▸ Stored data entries
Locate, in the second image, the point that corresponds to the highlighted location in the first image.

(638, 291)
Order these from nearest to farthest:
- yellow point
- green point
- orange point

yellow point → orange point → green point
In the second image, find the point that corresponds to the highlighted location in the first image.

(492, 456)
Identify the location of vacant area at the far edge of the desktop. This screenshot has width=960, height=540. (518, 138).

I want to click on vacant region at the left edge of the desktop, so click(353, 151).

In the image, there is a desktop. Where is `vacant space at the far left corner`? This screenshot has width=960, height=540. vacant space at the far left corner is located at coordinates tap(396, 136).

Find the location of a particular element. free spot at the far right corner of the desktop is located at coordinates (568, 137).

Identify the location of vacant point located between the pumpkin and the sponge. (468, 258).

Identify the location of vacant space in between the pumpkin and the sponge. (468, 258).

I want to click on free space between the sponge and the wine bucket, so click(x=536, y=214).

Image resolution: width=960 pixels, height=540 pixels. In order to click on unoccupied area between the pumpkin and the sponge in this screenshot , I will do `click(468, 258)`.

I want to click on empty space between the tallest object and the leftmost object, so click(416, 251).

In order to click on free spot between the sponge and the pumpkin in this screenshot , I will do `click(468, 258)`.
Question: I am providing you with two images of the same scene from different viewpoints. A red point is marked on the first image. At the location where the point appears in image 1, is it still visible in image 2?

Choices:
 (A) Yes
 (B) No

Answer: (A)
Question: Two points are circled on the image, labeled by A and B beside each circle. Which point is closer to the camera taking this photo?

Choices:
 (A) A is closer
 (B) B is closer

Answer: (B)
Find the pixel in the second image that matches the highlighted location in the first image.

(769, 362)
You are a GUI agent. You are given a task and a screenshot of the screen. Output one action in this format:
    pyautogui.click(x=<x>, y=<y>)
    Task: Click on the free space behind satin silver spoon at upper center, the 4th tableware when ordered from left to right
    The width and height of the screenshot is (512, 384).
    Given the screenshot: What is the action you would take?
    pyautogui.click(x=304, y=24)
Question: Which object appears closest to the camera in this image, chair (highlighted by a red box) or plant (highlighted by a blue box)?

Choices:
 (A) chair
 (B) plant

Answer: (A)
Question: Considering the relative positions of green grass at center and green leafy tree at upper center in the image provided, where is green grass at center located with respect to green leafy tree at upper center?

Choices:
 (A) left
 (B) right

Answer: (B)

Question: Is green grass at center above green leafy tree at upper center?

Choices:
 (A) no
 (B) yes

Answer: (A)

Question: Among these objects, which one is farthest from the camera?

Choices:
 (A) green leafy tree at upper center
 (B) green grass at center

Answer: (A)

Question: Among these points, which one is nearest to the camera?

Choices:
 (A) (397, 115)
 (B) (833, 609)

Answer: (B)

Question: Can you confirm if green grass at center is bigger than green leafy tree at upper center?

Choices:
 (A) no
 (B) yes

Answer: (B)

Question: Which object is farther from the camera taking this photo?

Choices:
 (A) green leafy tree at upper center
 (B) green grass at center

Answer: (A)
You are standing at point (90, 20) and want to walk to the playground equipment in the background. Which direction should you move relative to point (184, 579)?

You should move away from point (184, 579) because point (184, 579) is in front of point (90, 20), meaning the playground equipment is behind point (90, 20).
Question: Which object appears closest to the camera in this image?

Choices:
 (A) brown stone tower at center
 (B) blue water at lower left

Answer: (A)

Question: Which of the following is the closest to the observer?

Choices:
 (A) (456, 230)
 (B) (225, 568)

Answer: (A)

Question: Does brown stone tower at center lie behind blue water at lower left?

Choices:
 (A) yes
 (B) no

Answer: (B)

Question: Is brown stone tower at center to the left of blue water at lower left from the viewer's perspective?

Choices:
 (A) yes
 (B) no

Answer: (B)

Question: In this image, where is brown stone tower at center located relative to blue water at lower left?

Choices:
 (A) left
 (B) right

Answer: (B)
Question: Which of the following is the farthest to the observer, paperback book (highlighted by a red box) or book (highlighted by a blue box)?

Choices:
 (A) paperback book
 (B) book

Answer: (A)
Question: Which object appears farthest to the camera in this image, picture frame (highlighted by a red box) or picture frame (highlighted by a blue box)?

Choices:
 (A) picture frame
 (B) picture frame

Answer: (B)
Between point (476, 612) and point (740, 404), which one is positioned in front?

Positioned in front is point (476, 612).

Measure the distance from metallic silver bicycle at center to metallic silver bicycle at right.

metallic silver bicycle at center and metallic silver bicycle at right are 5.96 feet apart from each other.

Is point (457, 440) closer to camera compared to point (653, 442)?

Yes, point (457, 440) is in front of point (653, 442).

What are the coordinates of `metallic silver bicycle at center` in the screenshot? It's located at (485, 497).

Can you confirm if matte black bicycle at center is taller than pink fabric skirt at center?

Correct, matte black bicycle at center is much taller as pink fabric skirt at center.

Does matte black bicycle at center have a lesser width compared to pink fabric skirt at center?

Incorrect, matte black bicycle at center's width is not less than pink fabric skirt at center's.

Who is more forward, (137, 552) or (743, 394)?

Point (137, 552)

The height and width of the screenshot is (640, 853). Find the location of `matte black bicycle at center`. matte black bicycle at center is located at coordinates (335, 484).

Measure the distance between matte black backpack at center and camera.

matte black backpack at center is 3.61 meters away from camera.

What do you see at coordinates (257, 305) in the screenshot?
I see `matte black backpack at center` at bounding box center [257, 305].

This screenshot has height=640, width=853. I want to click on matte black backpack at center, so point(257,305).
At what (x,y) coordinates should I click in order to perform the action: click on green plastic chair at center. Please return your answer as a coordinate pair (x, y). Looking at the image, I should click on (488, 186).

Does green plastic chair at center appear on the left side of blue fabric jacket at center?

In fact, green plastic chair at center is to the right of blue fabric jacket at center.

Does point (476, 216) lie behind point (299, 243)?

▸ The problem
Reproduce every one of the items above word for word, with no changes to any character or line.

▸ Task output
Locate, in the second image, the point that corresponds to the highlighted location in the first image.

(638, 291)
Order these from nearest to farthest:
- yellow point
- green point
- orange point

yellow point → orange point → green point
In the second image, find the point that corresponds to the highlighted location in the first image.

(492, 456)
Identify the location of vacant area at the far edge of the desktop. This screenshot has width=960, height=540. (518, 138).

I want to click on vacant region at the left edge of the desktop, so click(353, 151).

In the image, there is a desktop. Where is `vacant space at the far left corner`? This screenshot has width=960, height=540. vacant space at the far left corner is located at coordinates tap(396, 136).

Find the location of a particular element. free spot at the far right corner of the desktop is located at coordinates (568, 137).

Identify the location of vacant point located between the pumpkin and the sponge. (468, 258).

Identify the location of vacant space in between the pumpkin and the sponge. (468, 258).

I want to click on free space between the sponge and the wine bucket, so click(x=536, y=214).

Image resolution: width=960 pixels, height=540 pixels. In order to click on unoccupied area between the pumpkin and the sponge in this screenshot , I will do `click(468, 258)`.

I want to click on empty space between the tallest object and the leftmost object, so click(416, 251).

In order to click on free spot between the sponge and the pumpkin in this screenshot , I will do `click(468, 258)`.
Question: I am providing you with two images of the same scene from different viewpoints. A red point is marked on the first image. At the location where the point appears in image 1, is it still visible in image 2?

Choices:
 (A) Yes
 (B) No

Answer: (A)
Question: Two points are circled on the image, labeled by A and B beside each circle. Which point is closer to the camera taking this photo?

Choices:
 (A) A is closer
 (B) B is closer

Answer: (B)
Find the pixel in the second image that matches the highlighted location in the first image.

(769, 362)
You are a GUI agent. You are given a task and a screenshot of the screen. Output one action in this format:
    pyautogui.click(x=<x>, y=<y>)
    Task: Click on the free space behind satin silver spoon at upper center, the 4th tableware when ordered from left to right
    The width and height of the screenshot is (512, 384).
    Given the screenshot: What is the action you would take?
    pyautogui.click(x=304, y=24)
Question: Which object appears closest to the camera in this image, chair (highlighted by a red box) or plant (highlighted by a blue box)?

Choices:
 (A) chair
 (B) plant

Answer: (A)
Question: Considering the relative positions of green grass at center and green leafy tree at upper center in the image provided, where is green grass at center located with respect to green leafy tree at upper center?

Choices:
 (A) left
 (B) right

Answer: (B)

Question: Is green grass at center above green leafy tree at upper center?

Choices:
 (A) no
 (B) yes

Answer: (A)

Question: Among these objects, which one is farthest from the camera?

Choices:
 (A) green leafy tree at upper center
 (B) green grass at center

Answer: (A)

Question: Among these points, which one is nearest to the camera?

Choices:
 (A) (397, 115)
 (B) (833, 609)

Answer: (B)

Question: Can you confirm if green grass at center is bigger than green leafy tree at upper center?

Choices:
 (A) no
 (B) yes

Answer: (B)

Question: Which object is farther from the camera taking this photo?

Choices:
 (A) green leafy tree at upper center
 (B) green grass at center

Answer: (A)
You are standing at point (90, 20) and want to walk to the playground equipment in the background. Which direction should you move relative to point (184, 579)?

You should move away from point (184, 579) because point (184, 579) is in front of point (90, 20), meaning the playground equipment is behind point (90, 20).
Question: Which object appears closest to the camera in this image?

Choices:
 (A) brown stone tower at center
 (B) blue water at lower left

Answer: (A)

Question: Which of the following is the closest to the observer?

Choices:
 (A) (456, 230)
 (B) (225, 568)

Answer: (A)

Question: Does brown stone tower at center lie behind blue water at lower left?

Choices:
 (A) yes
 (B) no

Answer: (B)

Question: Is brown stone tower at center to the left of blue water at lower left from the viewer's perspective?

Choices:
 (A) yes
 (B) no

Answer: (B)

Question: In this image, where is brown stone tower at center located relative to blue water at lower left?

Choices:
 (A) left
 (B) right

Answer: (B)
Question: Which of the following is the farthest to the observer, paperback book (highlighted by a red box) or book (highlighted by a blue box)?

Choices:
 (A) paperback book
 (B) book

Answer: (A)
Question: Which object appears farthest to the camera in this image, picture frame (highlighted by a red box) or picture frame (highlighted by a blue box)?

Choices:
 (A) picture frame
 (B) picture frame

Answer: (B)
Between point (476, 612) and point (740, 404), which one is positioned in front?

Positioned in front is point (476, 612).

Measure the distance from metallic silver bicycle at center to metallic silver bicycle at right.

metallic silver bicycle at center and metallic silver bicycle at right are 5.96 feet apart from each other.

Is point (457, 440) closer to camera compared to point (653, 442)?

Yes, point (457, 440) is in front of point (653, 442).

What are the coordinates of `metallic silver bicycle at center` in the screenshot? It's located at (485, 497).

Can you confirm if matte black bicycle at center is taller than pink fabric skirt at center?

Correct, matte black bicycle at center is much taller as pink fabric skirt at center.

Does matte black bicycle at center have a lesser width compared to pink fabric skirt at center?

Incorrect, matte black bicycle at center's width is not less than pink fabric skirt at center's.

Who is more forward, (137, 552) or (743, 394)?

Point (137, 552)

The height and width of the screenshot is (640, 853). Find the location of `matte black bicycle at center`. matte black bicycle at center is located at coordinates (335, 484).

Measure the distance between matte black backpack at center and camera.

matte black backpack at center is 3.61 meters away from camera.

What do you see at coordinates (257, 305) in the screenshot?
I see `matte black backpack at center` at bounding box center [257, 305].

This screenshot has height=640, width=853. I want to click on matte black backpack at center, so point(257,305).
At what (x,y) coordinates should I click in order to perform the action: click on green plastic chair at center. Please return your answer as a coordinate pair (x, y). Looking at the image, I should click on (488, 186).

Does green plastic chair at center appear on the left side of blue fabric jacket at center?

In fact, green plastic chair at center is to the right of blue fabric jacket at center.

Does point (476, 216) lie behind point (299, 243)?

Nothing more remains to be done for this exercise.